**Instructions for the task**: Set down every line from the one with "orange spray bottle [319,458,357,525]" to the end of the entries, both ends included, exactly as it reads and without pictures.

(Task inputs Opens)

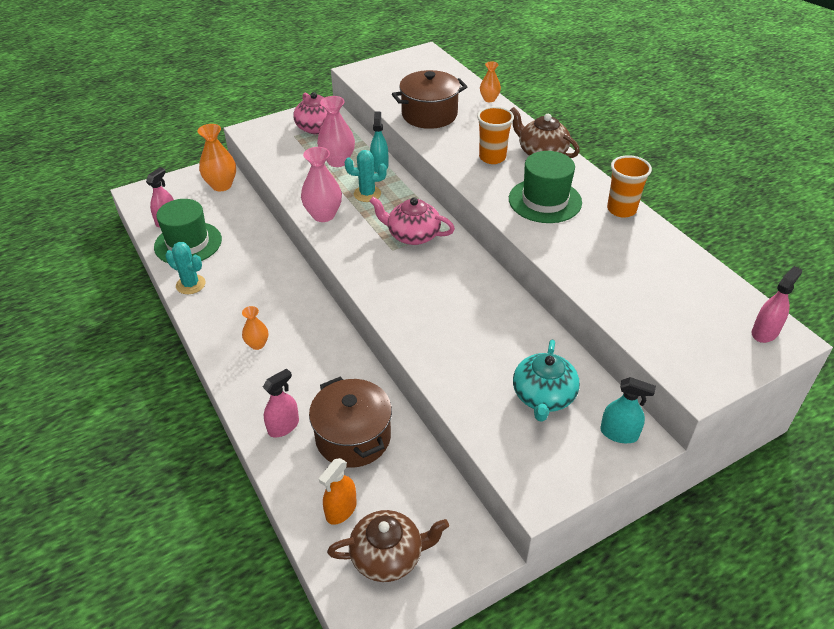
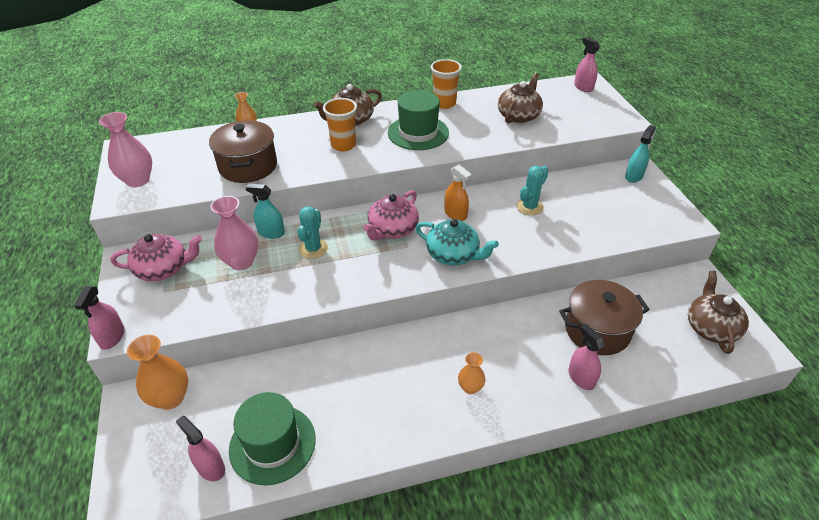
camera: 75 degrees left, 0 degrees up
turquoise cactus [165,242,206,294] -> turquoise cactus moved to [517,166,549,216]
pink vase [301,147,342,222] -> pink vase moved to [99,112,152,187]
orange spray bottle [319,458,357,525] -> orange spray bottle moved to [444,165,472,221]
turquoise teapot [513,340,580,422] -> turquoise teapot moved to [416,219,499,266]
none -> pink spray bottle [74,286,125,350]
none -> brown teapot [498,73,543,124]

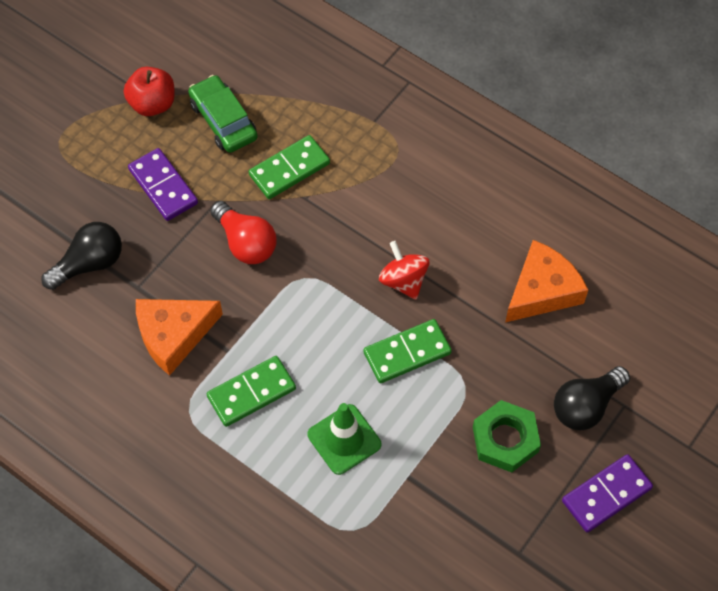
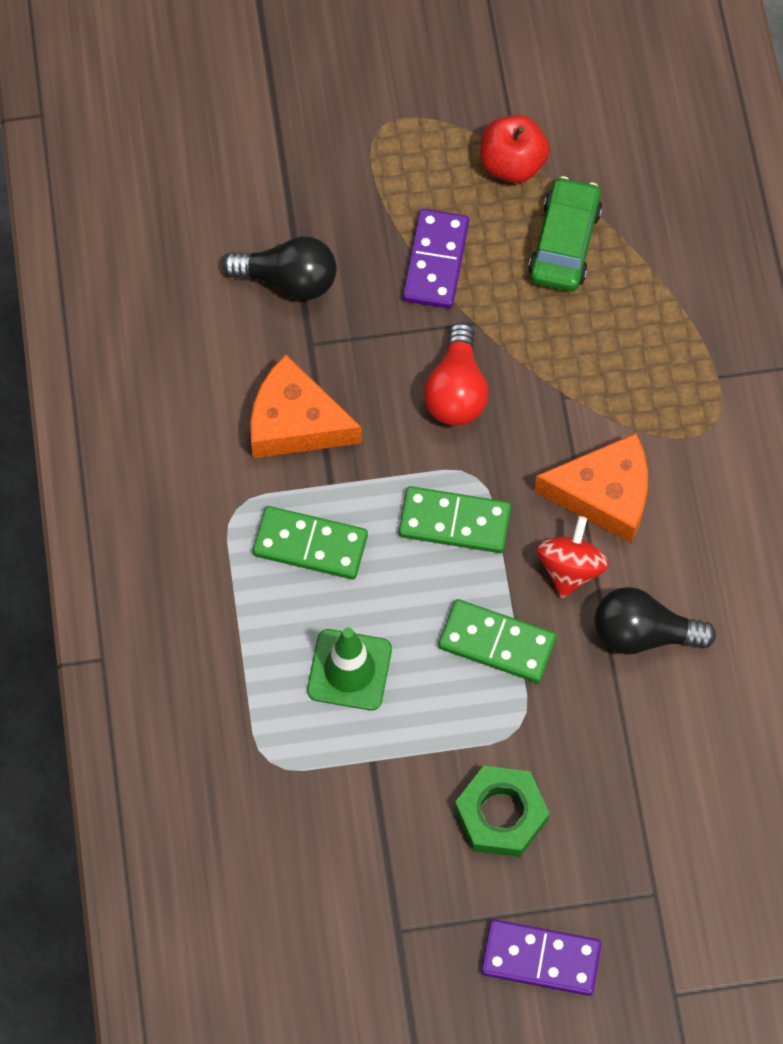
camera: 45 degrees right, 5 degrees up
green domino [249,135,330,199] -> green domino moved to [399,486,511,553]
orange cheese [505,240,588,322] -> orange cheese moved to [534,433,648,543]
black light bulb [554,366,630,430] -> black light bulb moved to [595,587,716,654]

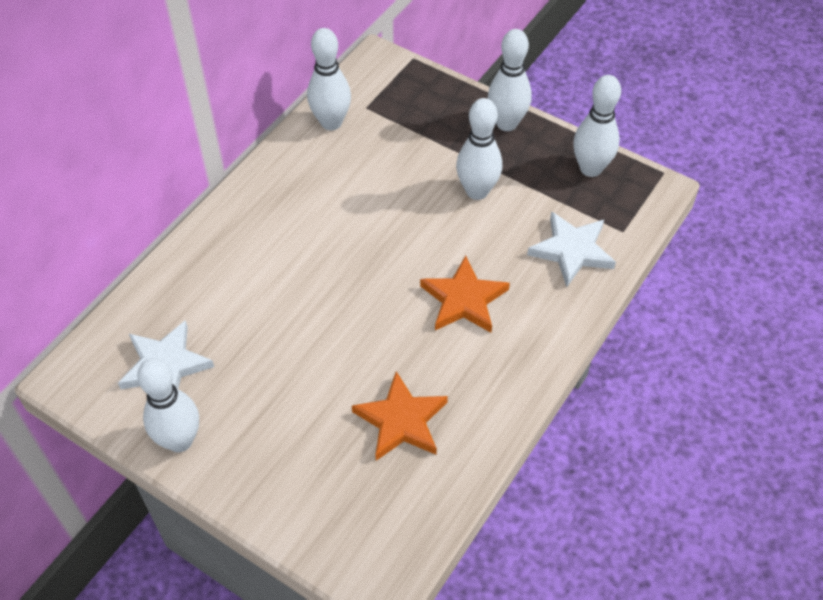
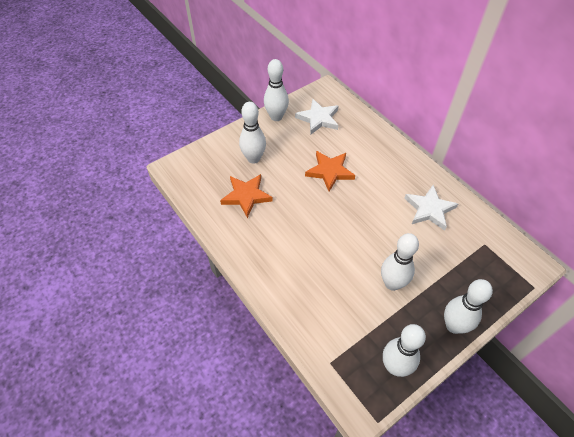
camera: 110 degrees right, 0 degrees up
white bowling pin [307,28,351,130] -> white bowling pin moved to [239,102,266,164]
orange star [420,255,510,333] -> orange star moved to [305,151,355,192]
white star [527,211,616,287] -> white star moved to [404,185,458,231]

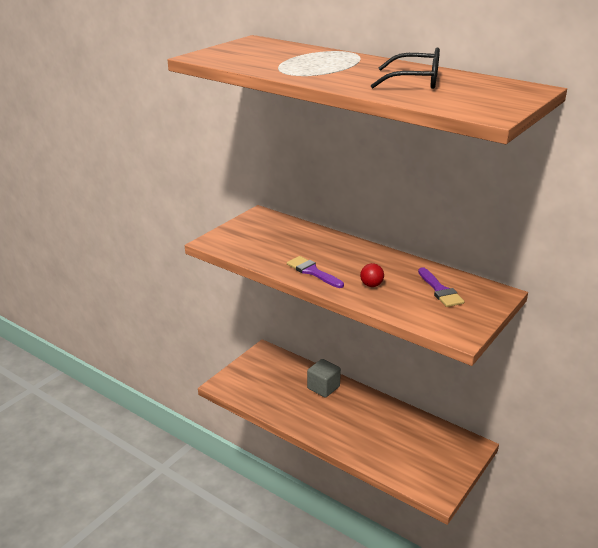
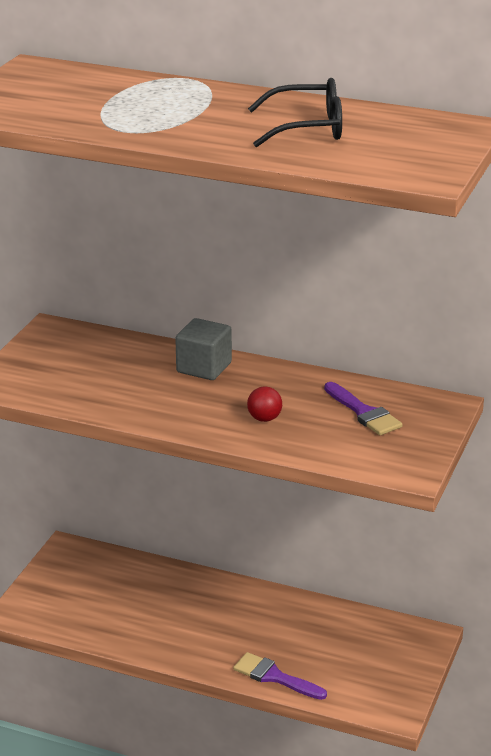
camera: 15 degrees left, 0 degrees up
purple brush [287,256,344,288] -> purple brush moved to [233,652,327,700]
grey cube [307,359,341,398] -> grey cube moved to [175,318,232,380]

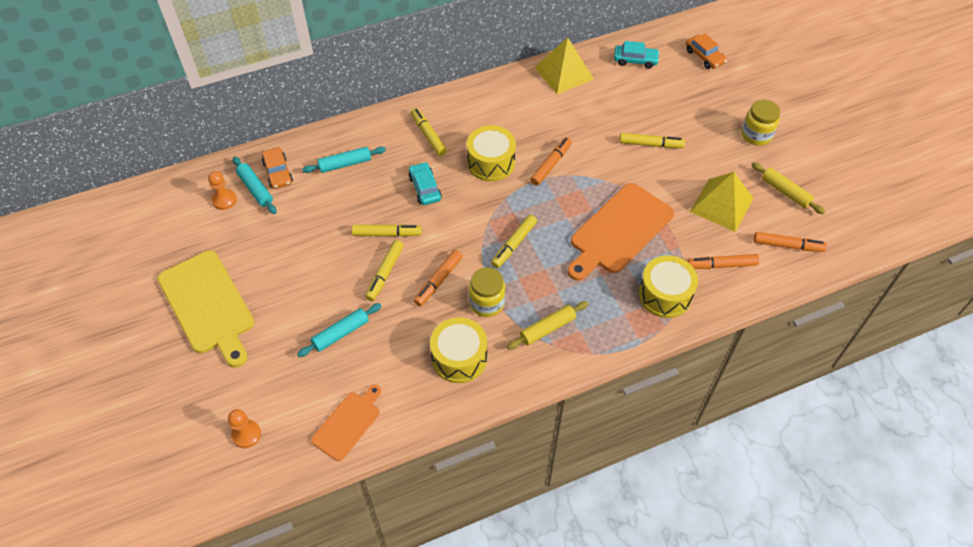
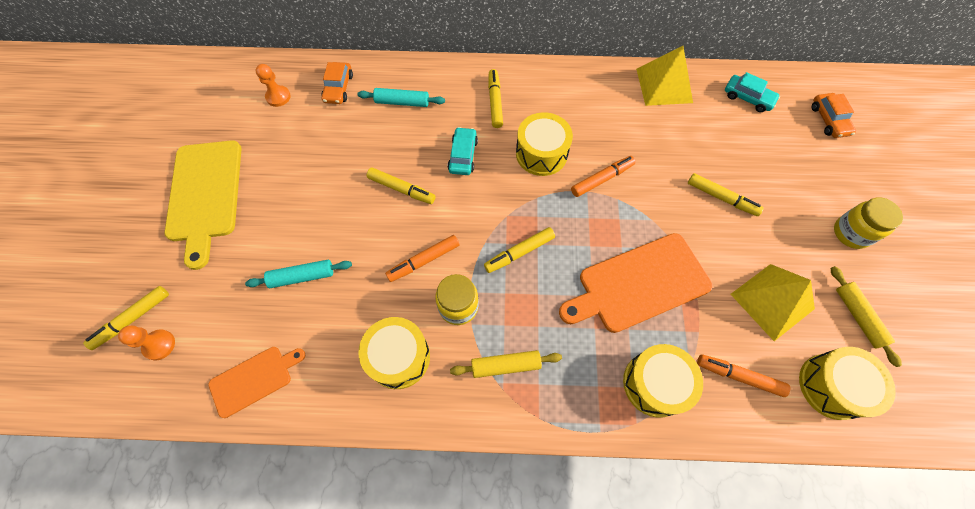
camera: 25 degrees right, 10 degrees up
turquoise rolling pin [233,157,276,214] -> none
yellow marker [365,240,404,301] -> yellow marker moved to [83,286,169,350]
orange marker [754,232,827,252] -> yellow drum [799,347,896,420]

(Task inputs Closes)

**Exercise output**:
orange spray bottle [319,458,357,525] -> orange spray bottle moved to [444,165,472,221]
turquoise teapot [513,340,580,422] -> turquoise teapot moved to [416,219,499,266]
none -> pink spray bottle [74,286,125,350]
none -> brown teapot [498,73,543,124]

camera: 45 degrees right, 5 degrees up
green domino [249,135,330,199] -> green domino moved to [399,486,511,553]
orange cheese [505,240,588,322] -> orange cheese moved to [534,433,648,543]
black light bulb [554,366,630,430] -> black light bulb moved to [595,587,716,654]

camera: 110 degrees right, 0 degrees up
white bowling pin [307,28,351,130] -> white bowling pin moved to [239,102,266,164]
orange star [420,255,510,333] -> orange star moved to [305,151,355,192]
white star [527,211,616,287] -> white star moved to [404,185,458,231]

camera: 15 degrees left, 0 degrees up
purple brush [287,256,344,288] -> purple brush moved to [233,652,327,700]
grey cube [307,359,341,398] -> grey cube moved to [175,318,232,380]

camera: 25 degrees right, 10 degrees up
turquoise rolling pin [233,157,276,214] -> none
yellow marker [365,240,404,301] -> yellow marker moved to [83,286,169,350]
orange marker [754,232,827,252] -> yellow drum [799,347,896,420]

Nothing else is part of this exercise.